[Work task] Find the string "degrees" in the data, and copy out each line that has it.

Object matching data

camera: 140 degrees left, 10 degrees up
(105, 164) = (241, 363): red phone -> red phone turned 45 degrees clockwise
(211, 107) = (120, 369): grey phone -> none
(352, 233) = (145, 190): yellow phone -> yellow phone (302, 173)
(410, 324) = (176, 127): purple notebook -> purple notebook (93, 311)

[Problem solution]
camera: 140 degrees left, 10 degrees up
(105, 164) = (241, 363): red phone -> red phone turned 45 degrees clockwise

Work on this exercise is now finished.